- _Exercise instructions_
Once you find the line with "turquoise screwdriver: 0 -> 3", output it and every line after it exactly, through the last line of the listing, but no pictures.

Segment Open

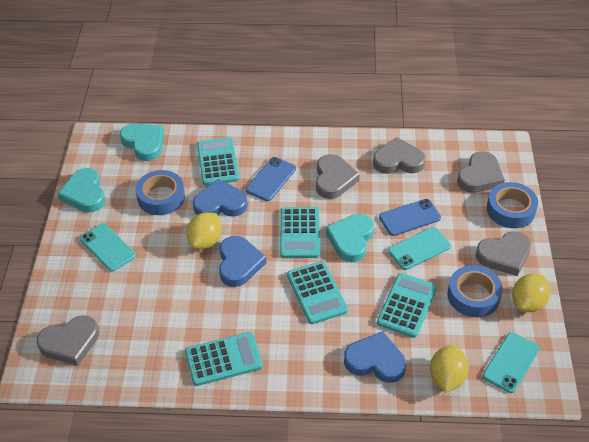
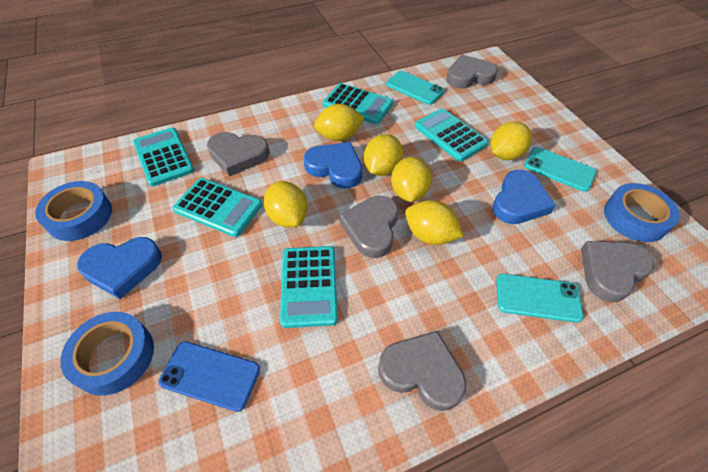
blue phone: 2 -> 1
turquoise heart: 3 -> 0
yellow lemon: 3 -> 6

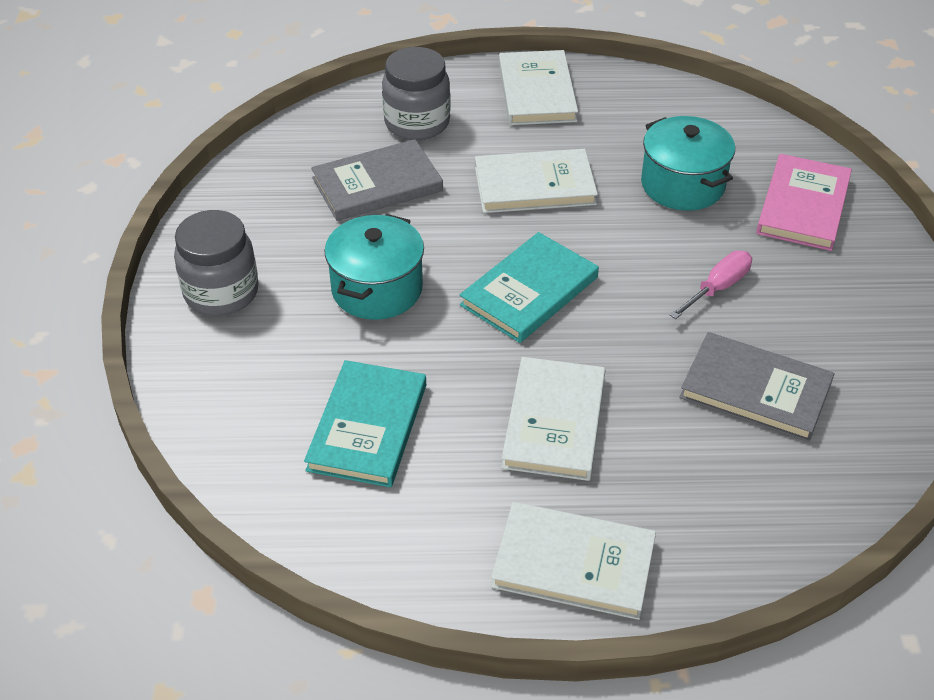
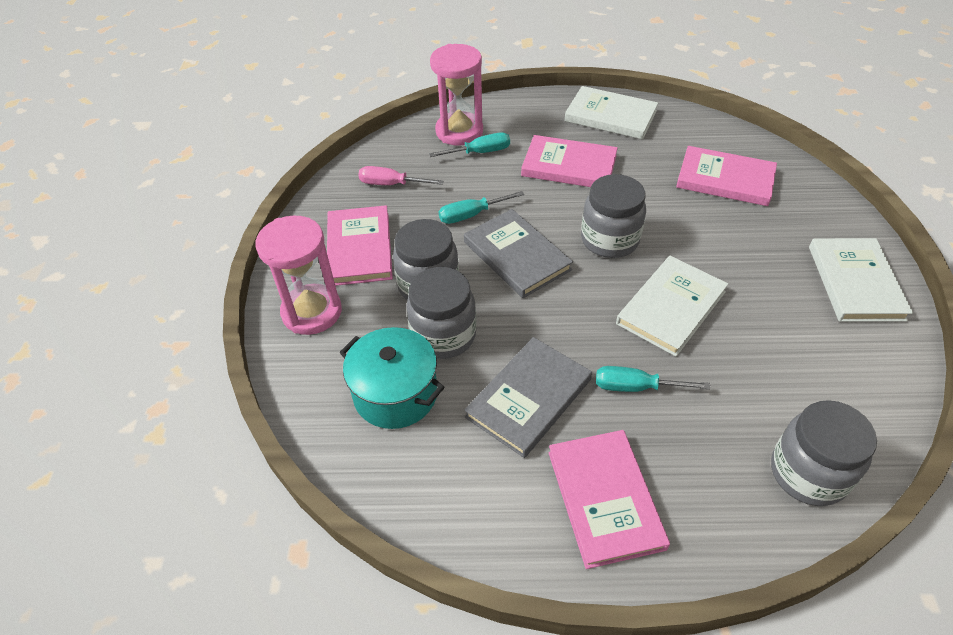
grey jar: 2 -> 4
pink book: 1 -> 4
pink hourglass: 0 -> 2
turquoise book: 2 -> 0
turquoise pot: 2 -> 1
turquoise screwdriver: 0 -> 3
white book: 4 -> 3

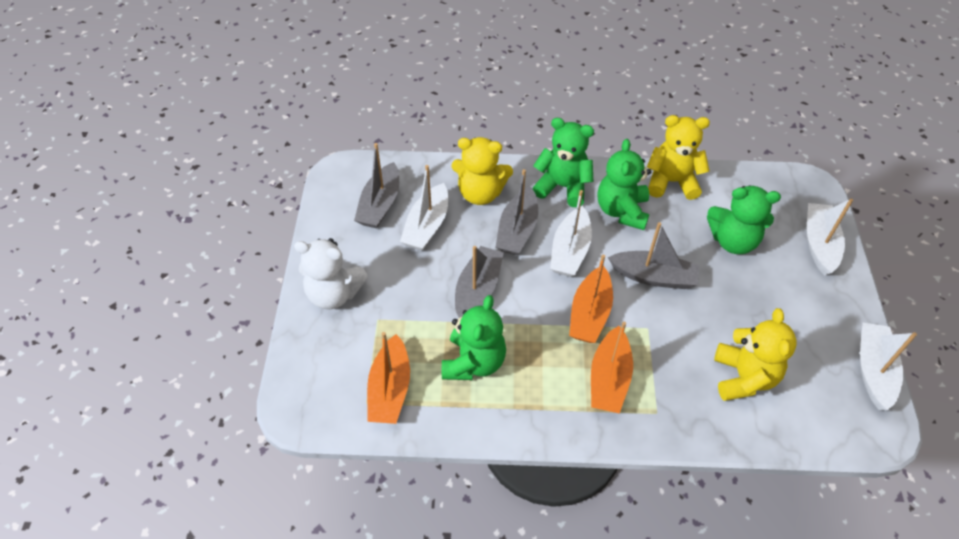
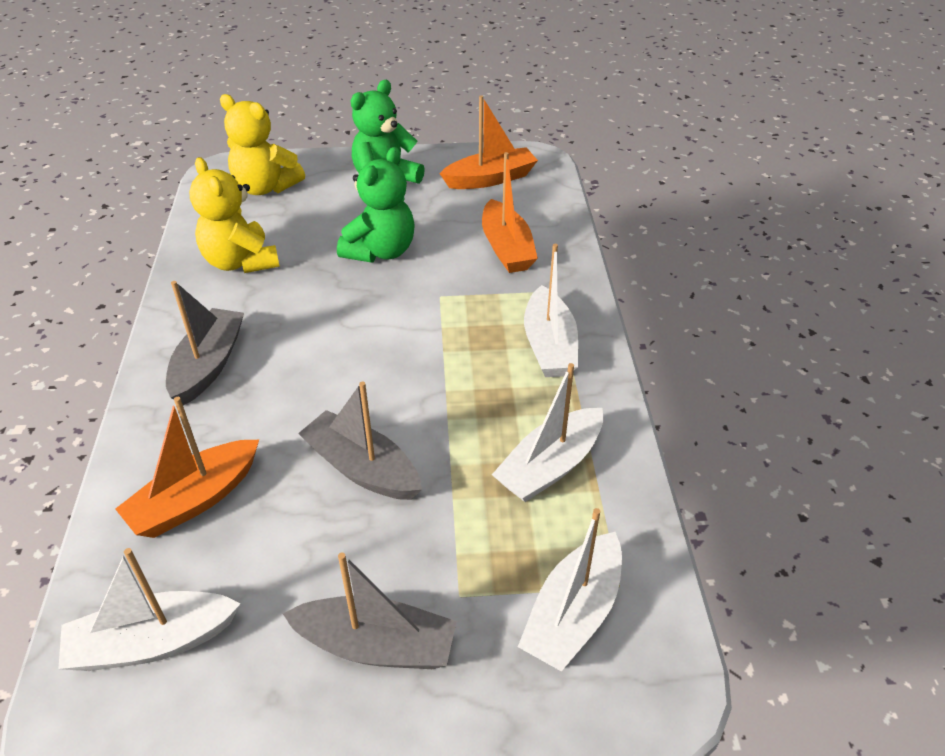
green teddy bear: 4 -> 2
grey boat: 4 -> 3
white teddy bear: 1 -> 0
yellow teddy bear: 3 -> 2

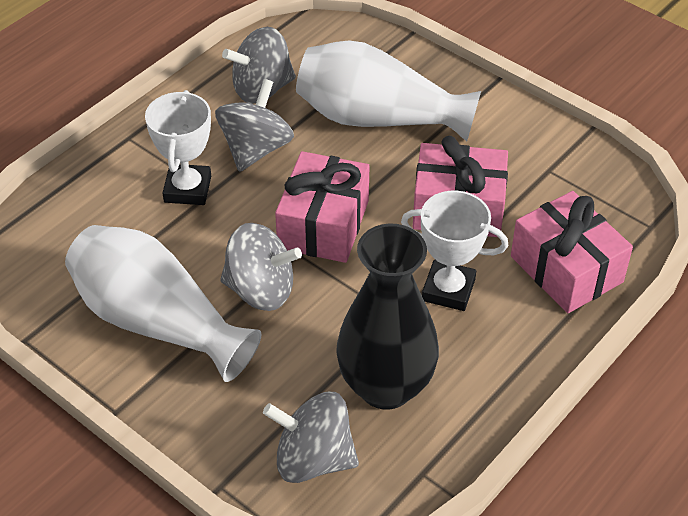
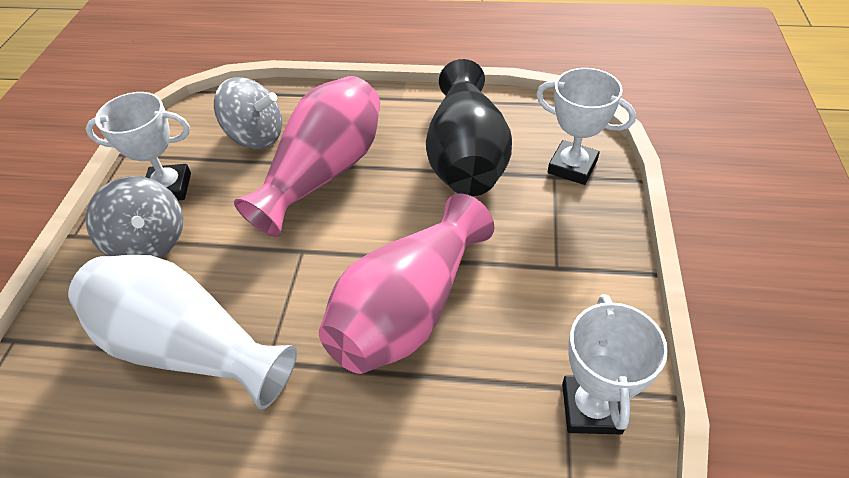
grey spinning top: 4 -> 2
pink gift: 3 -> 0
pink vase: 0 -> 2
white trophy: 2 -> 3
white vase: 2 -> 1

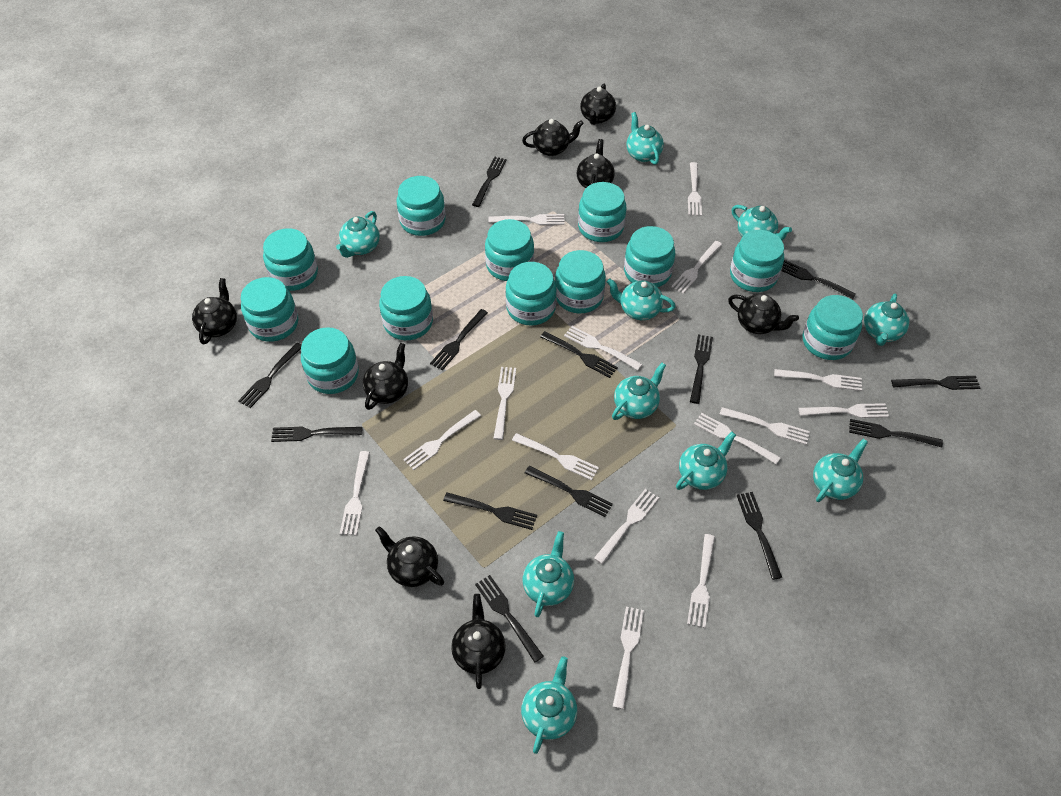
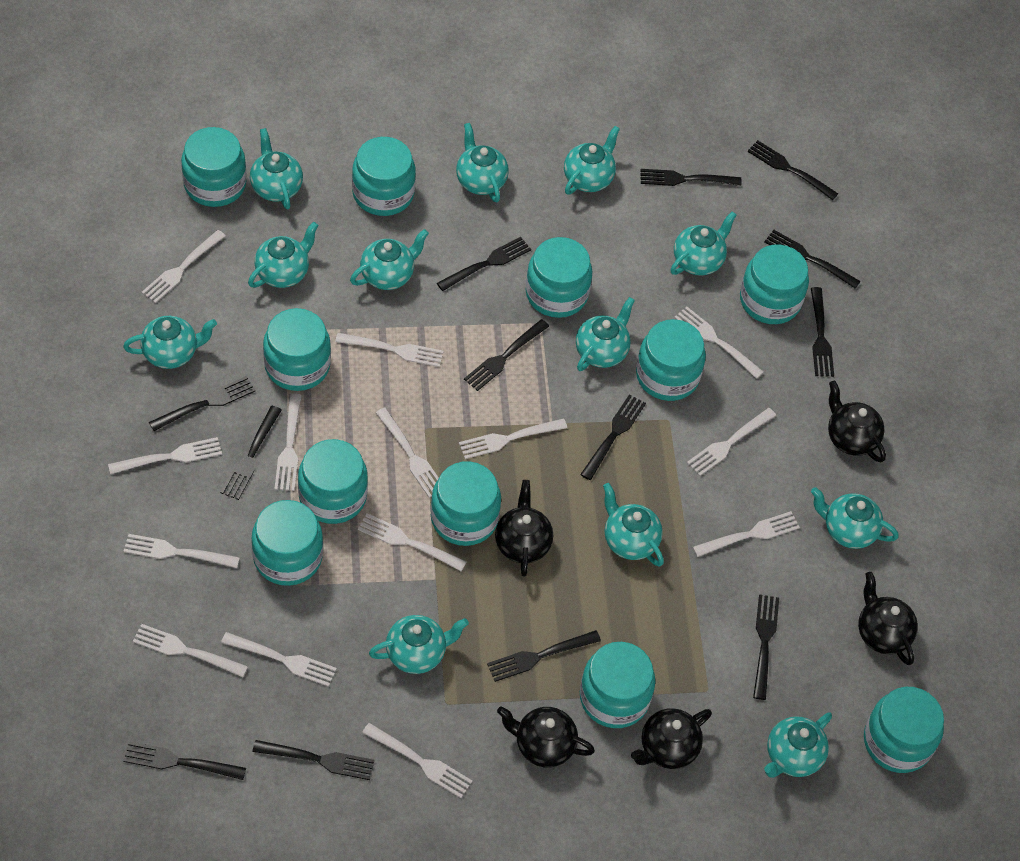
black teapot: 8 -> 5
turquoise jar: 12 -> 11
turquoise teapot: 10 -> 12
white fork: 15 -> 14

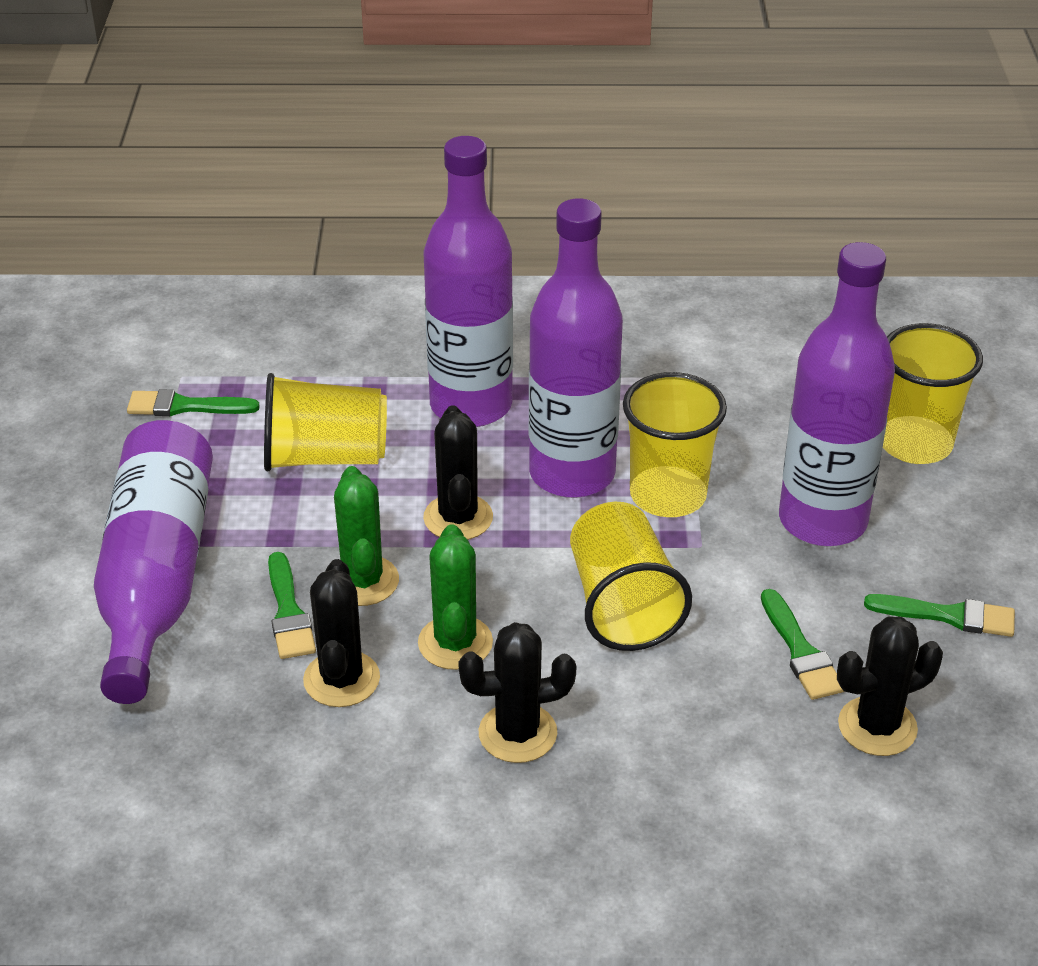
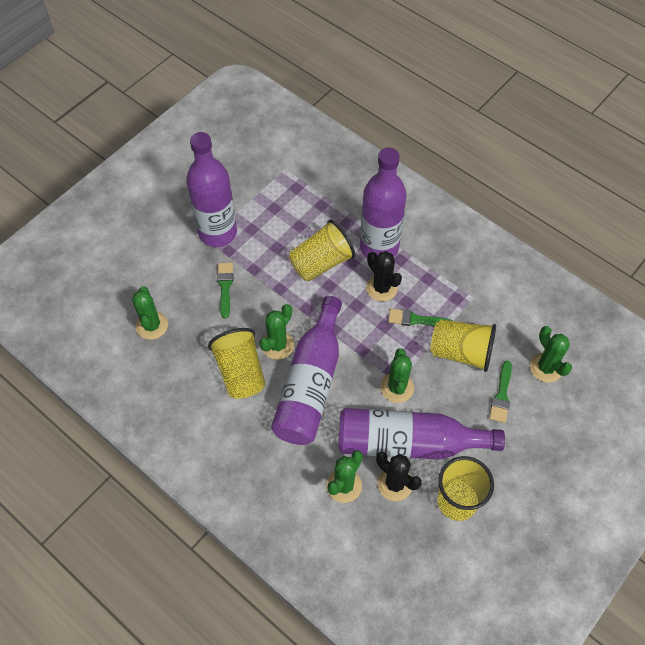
black cactus: 4 -> 2
green brush: 4 -> 3
green cactus: 2 -> 5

Segment Closed

- _Solution for this task_
turquoise screwdriver: 0 -> 3
white book: 4 -> 3

green teddy bear: 4 -> 2
grey boat: 4 -> 3
white teddy bear: 1 -> 0
yellow teddy bear: 3 -> 2

grey spinning top: 4 -> 2
pink gift: 3 -> 0
pink vase: 0 -> 2
white trophy: 2 -> 3
white vase: 2 -> 1

black teapot: 8 -> 5
turquoise jar: 12 -> 11
turquoise teapot: 10 -> 12
white fork: 15 -> 14

black cactus: 4 -> 2
green brush: 4 -> 3
green cactus: 2 -> 5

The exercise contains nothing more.